Reproduce the full listing below exactly. Do not include the pictures.

=== Section Start ===

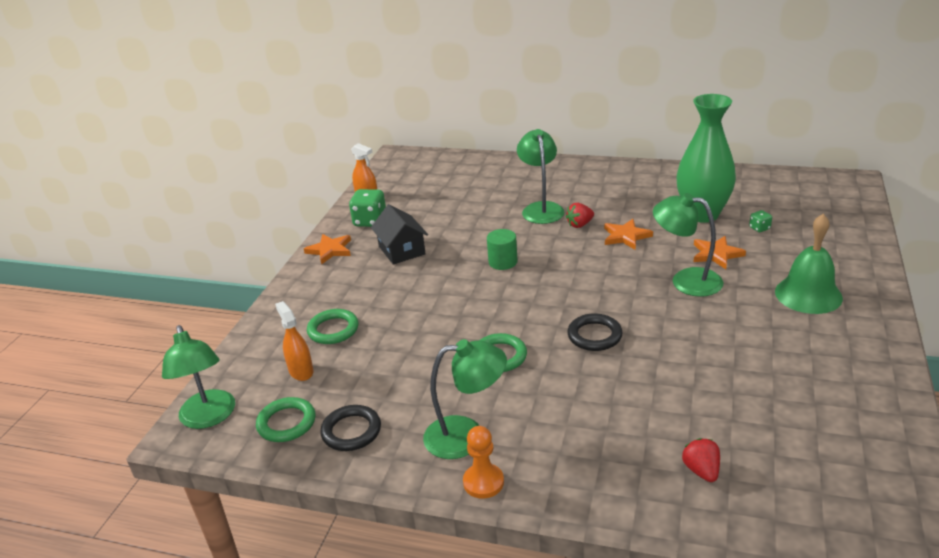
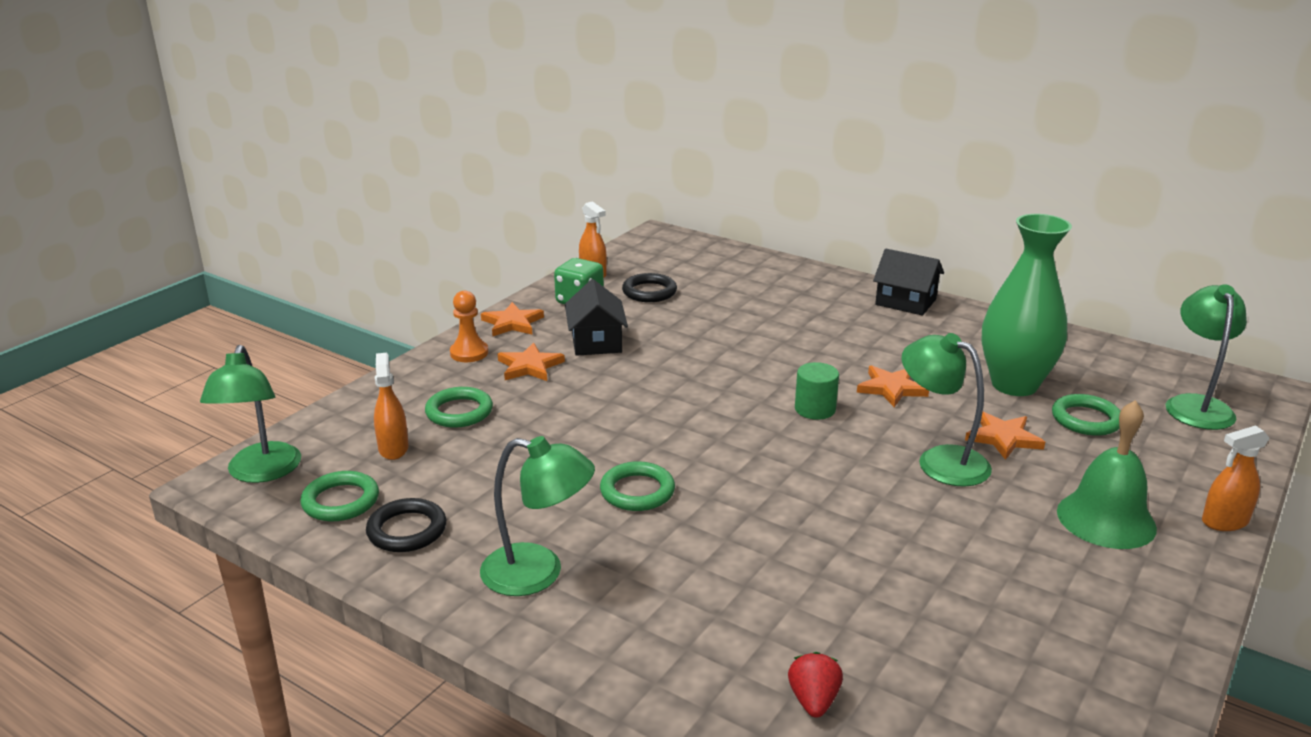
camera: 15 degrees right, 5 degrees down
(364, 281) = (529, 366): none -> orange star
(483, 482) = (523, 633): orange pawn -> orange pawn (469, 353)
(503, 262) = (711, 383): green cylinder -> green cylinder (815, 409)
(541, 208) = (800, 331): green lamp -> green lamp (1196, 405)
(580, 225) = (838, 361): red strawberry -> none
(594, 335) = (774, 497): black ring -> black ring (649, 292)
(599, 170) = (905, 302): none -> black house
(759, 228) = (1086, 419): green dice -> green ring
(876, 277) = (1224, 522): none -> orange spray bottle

=== Section End ===

Reply to the task:
camera: 15 degrees right, 5 degrees down
(364, 281) = (529, 366): none -> orange star
(483, 482) = (523, 633): orange pawn -> orange pawn (469, 353)
(503, 262) = (711, 383): green cylinder -> green cylinder (815, 409)
(541, 208) = (800, 331): green lamp -> green lamp (1196, 405)
(580, 225) = (838, 361): red strawberry -> none
(594, 335) = (774, 497): black ring -> black ring (649, 292)
(599, 170) = (905, 302): none -> black house
(759, 228) = (1086, 419): green dice -> green ring
(876, 277) = (1224, 522): none -> orange spray bottle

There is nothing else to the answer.